- [TASK PROMPT]: Lines in the records below that contain the word "green" must each be copied.

(Object tracking records)
=== Section Start ===
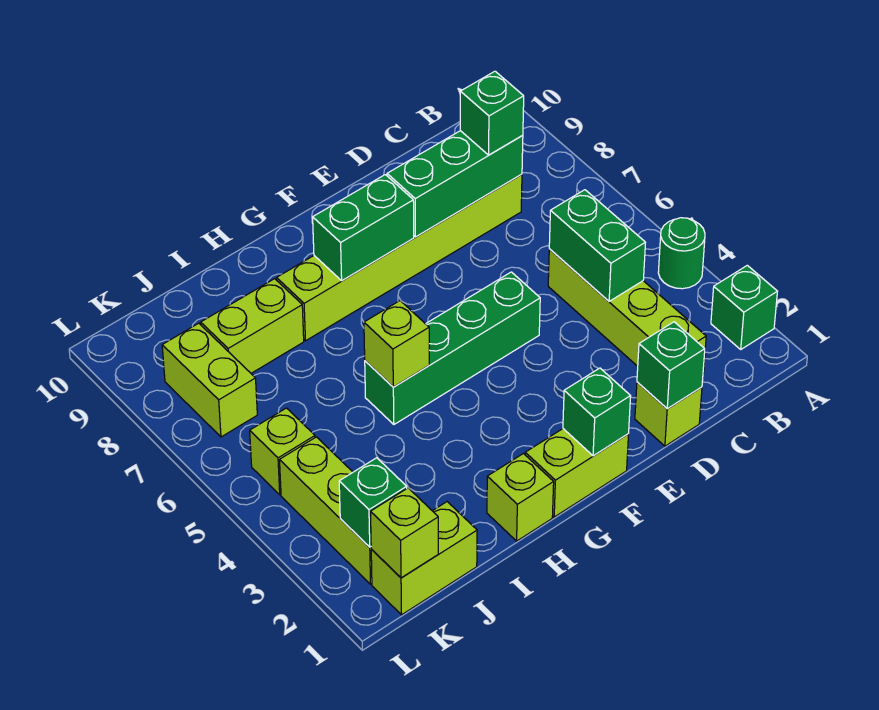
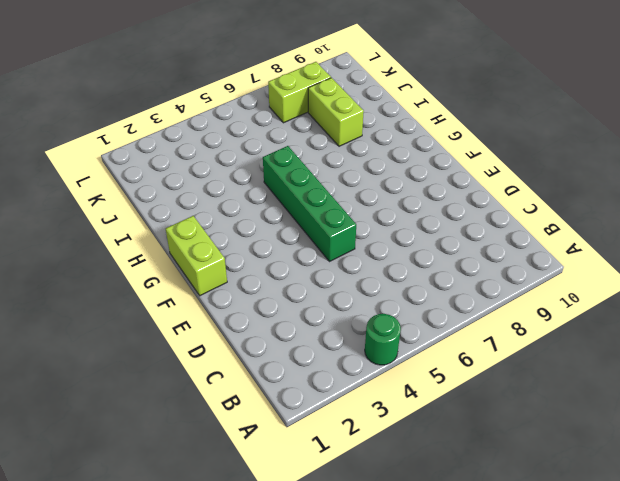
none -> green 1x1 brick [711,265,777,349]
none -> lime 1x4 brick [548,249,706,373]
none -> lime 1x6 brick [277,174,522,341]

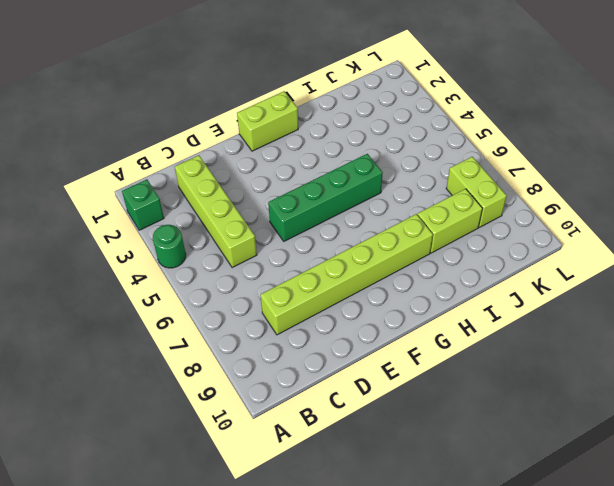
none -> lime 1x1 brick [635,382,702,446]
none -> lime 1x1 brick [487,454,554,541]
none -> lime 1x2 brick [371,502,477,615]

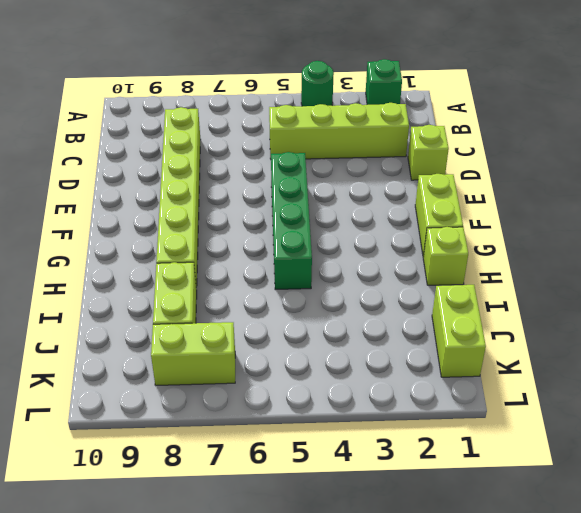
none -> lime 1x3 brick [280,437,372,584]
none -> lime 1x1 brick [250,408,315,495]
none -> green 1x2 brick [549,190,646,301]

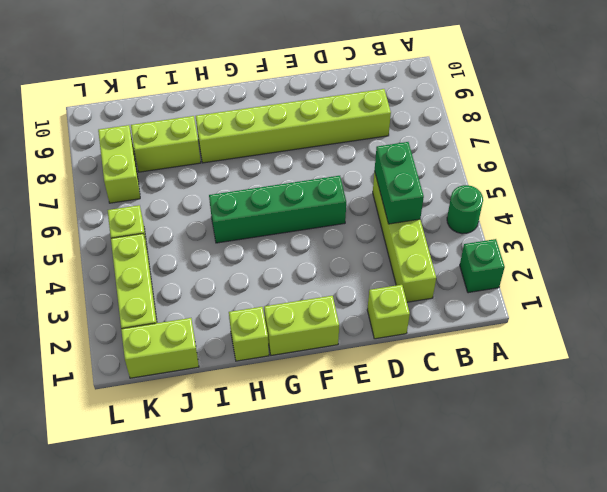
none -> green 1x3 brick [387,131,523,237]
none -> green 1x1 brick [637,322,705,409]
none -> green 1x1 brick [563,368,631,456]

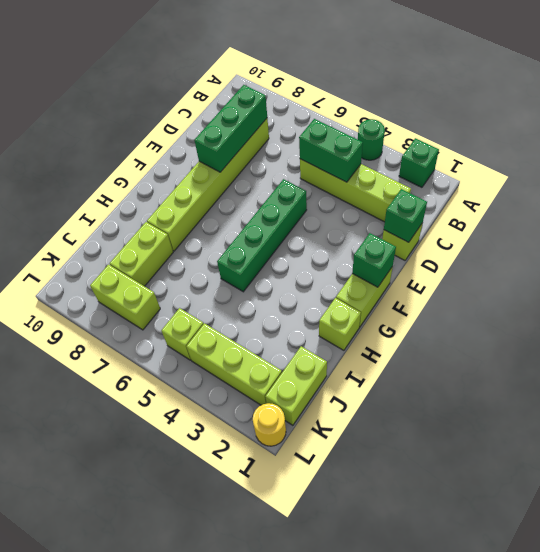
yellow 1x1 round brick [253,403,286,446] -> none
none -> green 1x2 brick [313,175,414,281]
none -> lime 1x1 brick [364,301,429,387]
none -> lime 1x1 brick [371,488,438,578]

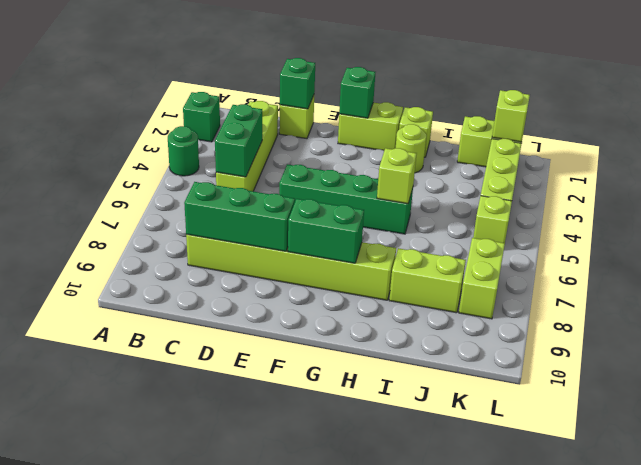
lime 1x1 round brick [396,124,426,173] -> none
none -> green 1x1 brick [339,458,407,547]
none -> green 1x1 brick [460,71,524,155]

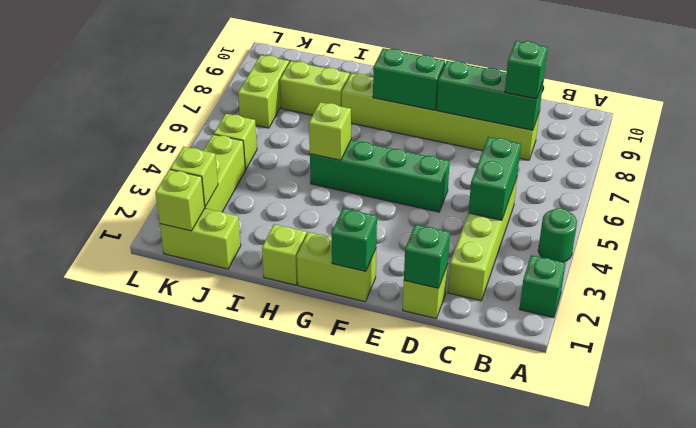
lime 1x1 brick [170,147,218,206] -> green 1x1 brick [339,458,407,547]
=== Section End ===
- [RESULT OF THE TASK]:
none -> green 1x1 brick [711,265,777,349]
none -> green 1x2 brick [549,190,646,301]
none -> green 1x3 brick [387,131,523,237]
none -> green 1x1 brick [637,322,705,409]
none -> green 1x1 brick [563,368,631,456]
none -> green 1x2 brick [313,175,414,281]
none -> green 1x1 brick [339,458,407,547]
none -> green 1x1 brick [460,71,524,155]
lime 1x1 brick [170,147,218,206] -> green 1x1 brick [339,458,407,547]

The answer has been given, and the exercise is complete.